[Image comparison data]
--- START ---
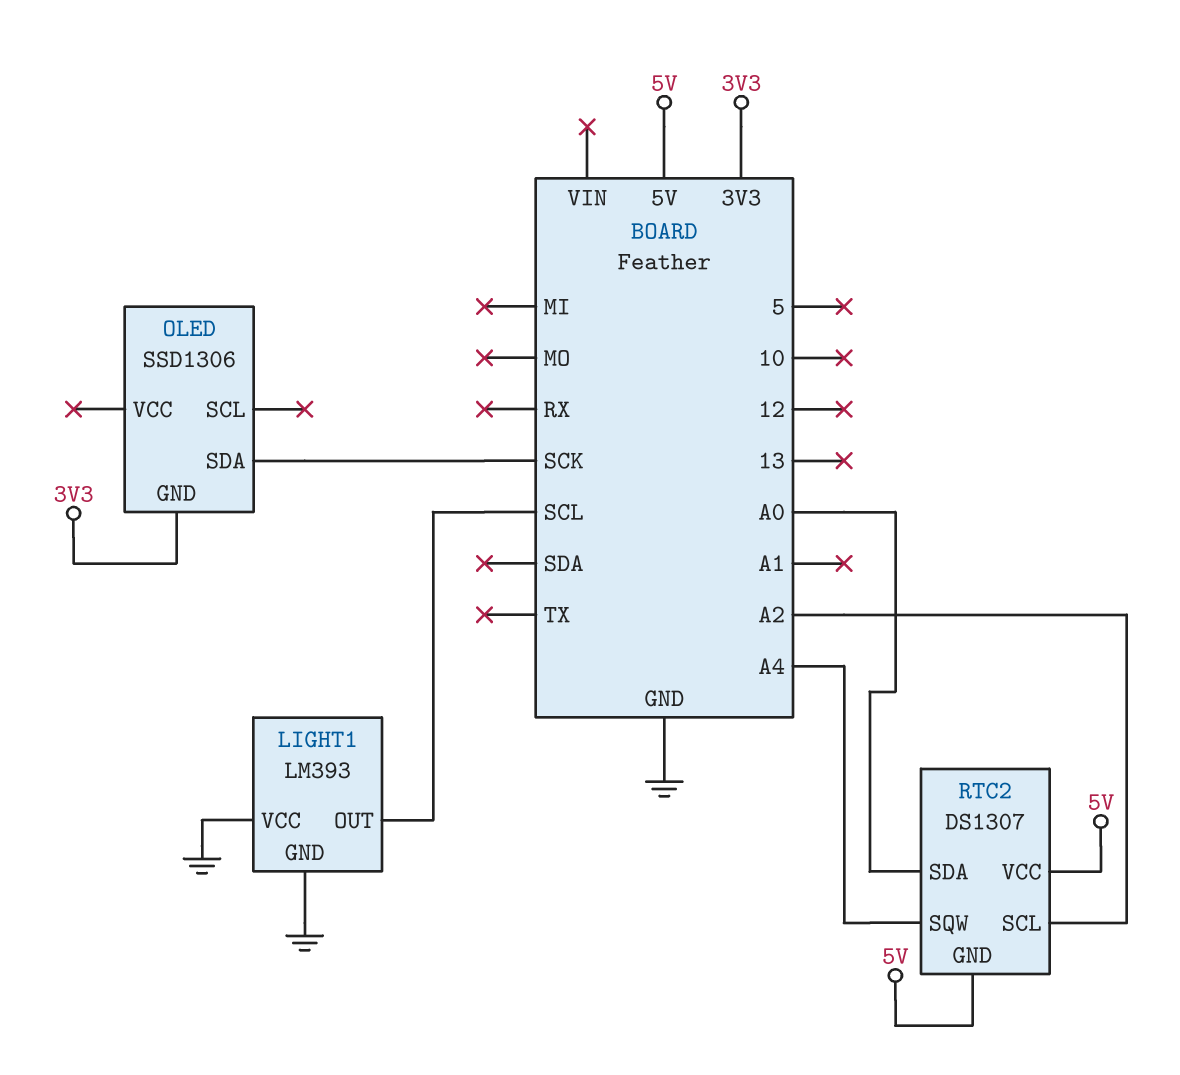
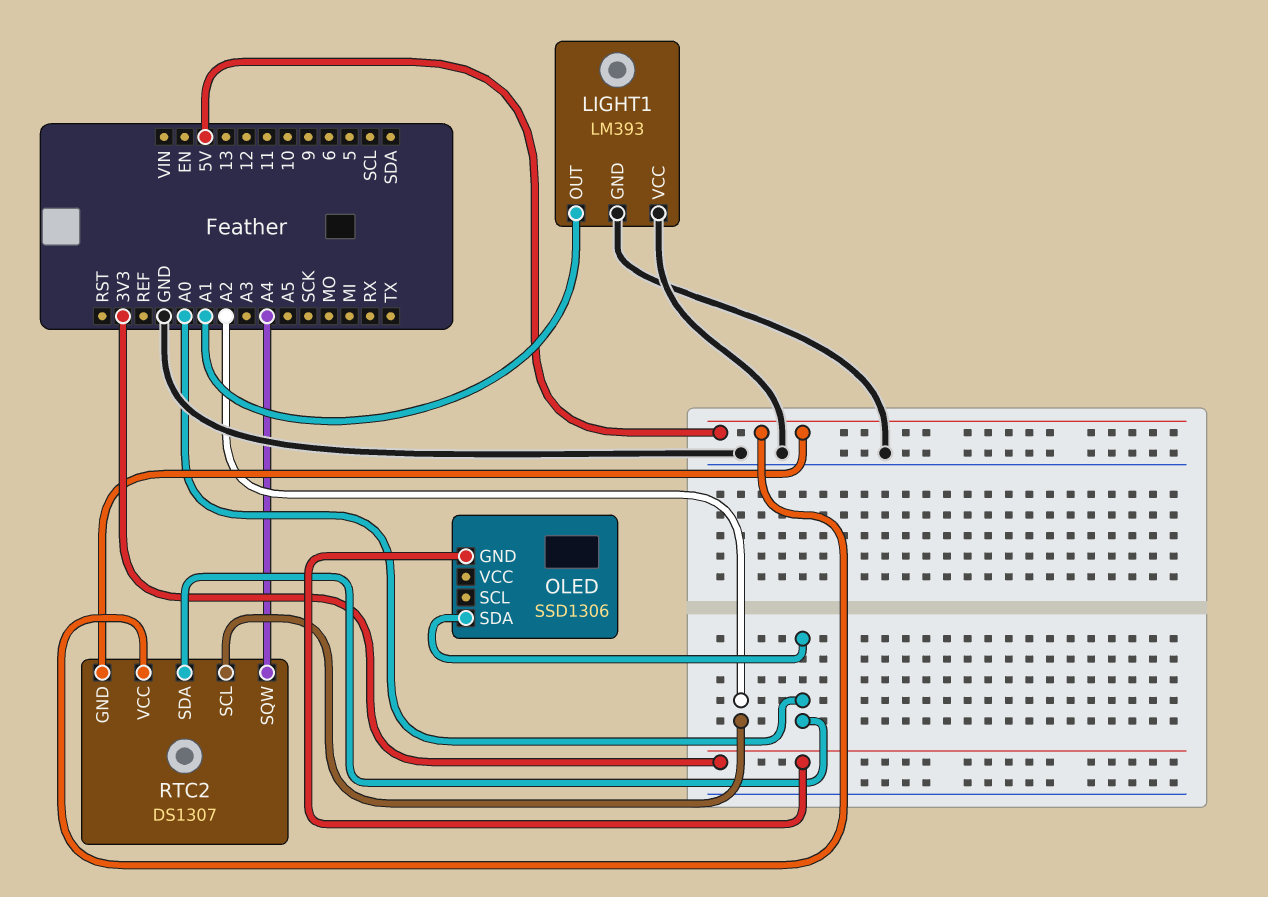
LIGHT1 pin OUT: SCL -> A1
OLED pin SDA: SCK -> A0

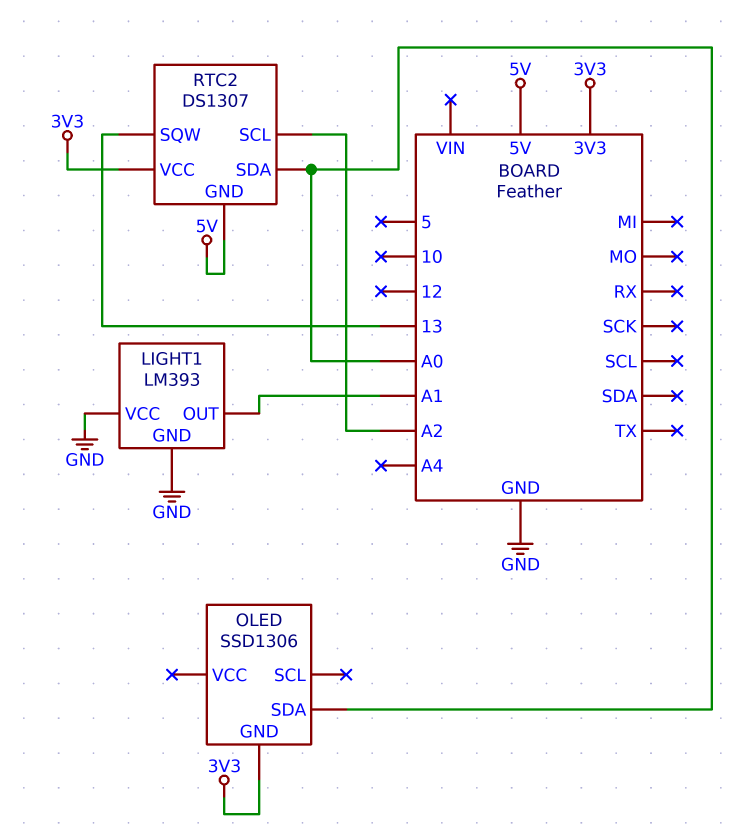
RTC2 pin SQW: A4 -> 13
RTC2 pin VCC: 5V -> 3V3

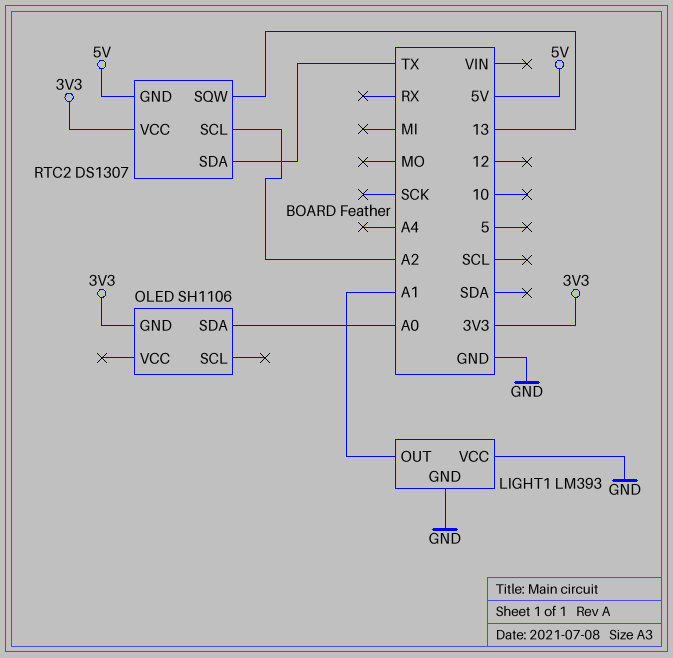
OLED: SSD1306 -> SH1106
RTC2 pin SDA: A0 -> TX

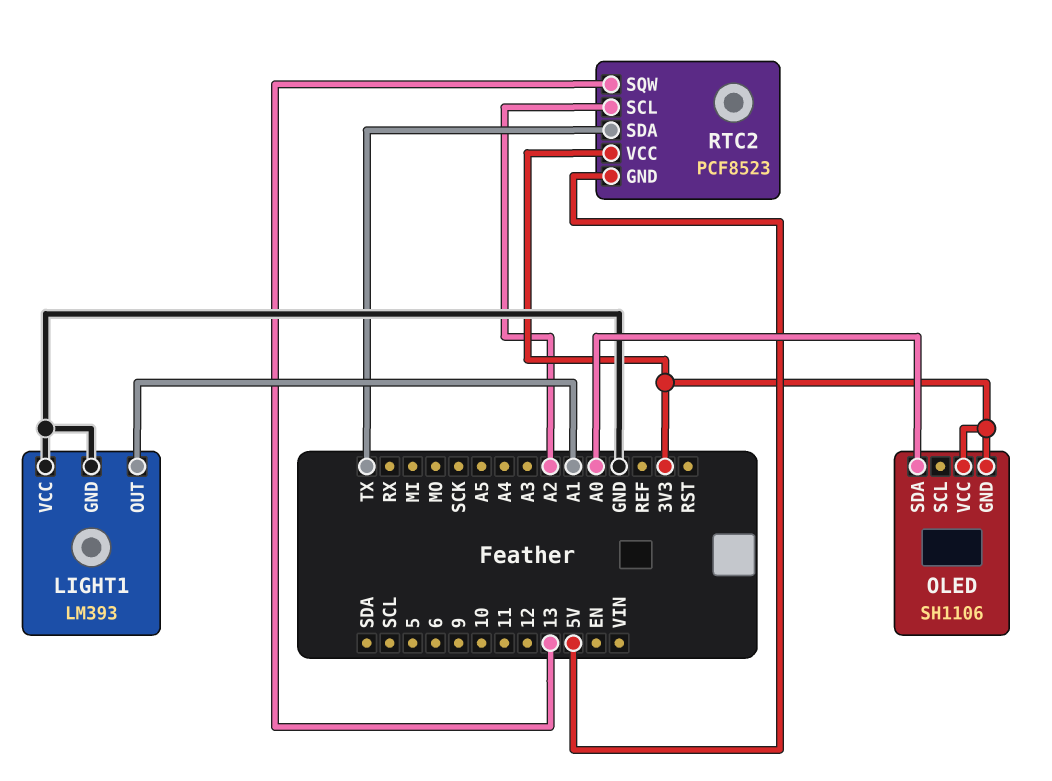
OLED pin VCC: none -> 3V3
RTC2: DS1307 -> PCF8523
--- END ---
◆ **Work instruction**
Every line from the one containing "OLED pin SDA: SCK -> A0" through the end of the records is to be returned exactly, and those lines alone; pictures are dropped.

◆ **Answer for this exercise**
OLED pin SDA: SCK -> A0

RTC2 pin SQW: A4 -> 13
RTC2 pin VCC: 5V -> 3V3

OLED: SSD1306 -> SH1106
RTC2 pin SDA: A0 -> TX

OLED pin VCC: none -> 3V3
RTC2: DS1307 -> PCF8523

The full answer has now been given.